--- START ---

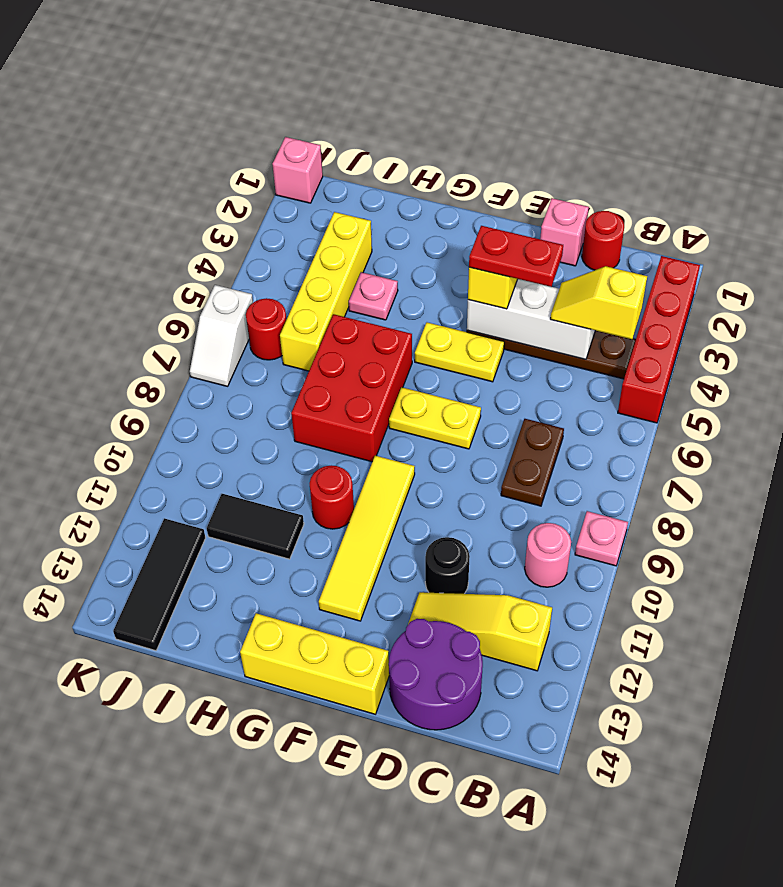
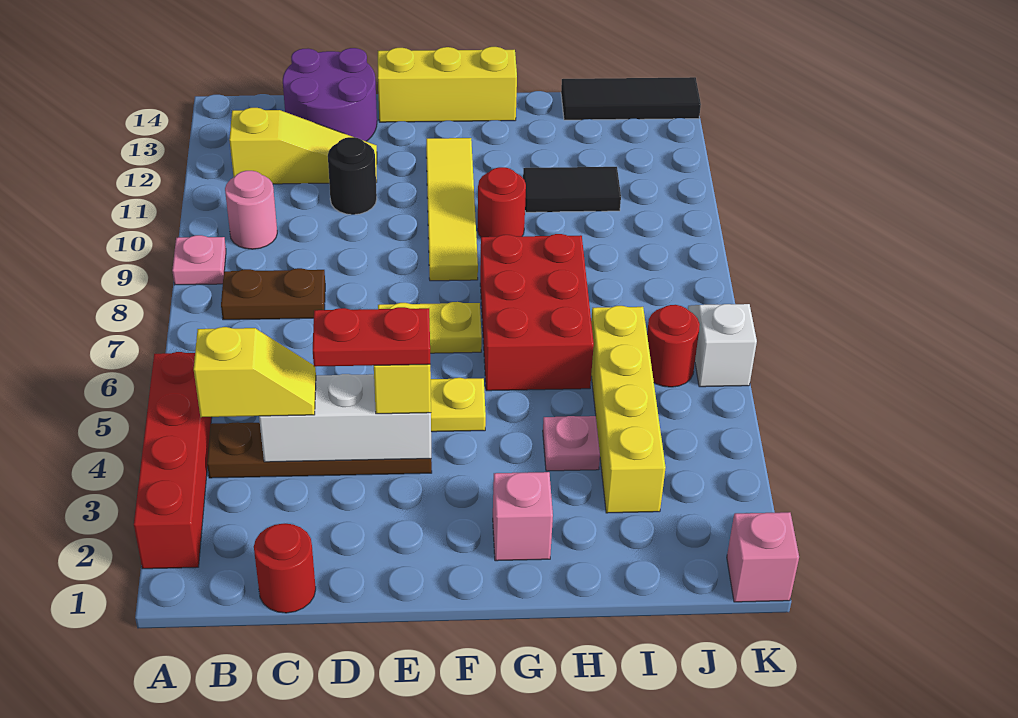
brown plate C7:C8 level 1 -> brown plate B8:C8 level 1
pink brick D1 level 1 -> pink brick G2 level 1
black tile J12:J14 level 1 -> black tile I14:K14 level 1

--- END ---

Problem to work on
When you reach an image, pass over it, and retype all other material exactly.

Result
brown plate C7:C8 level 1 -> brown plate B8:C8 level 1
pink brick D1 level 1 -> pink brick G2 level 1
black tile J12:J14 level 1 -> black tile I14:K14 level 1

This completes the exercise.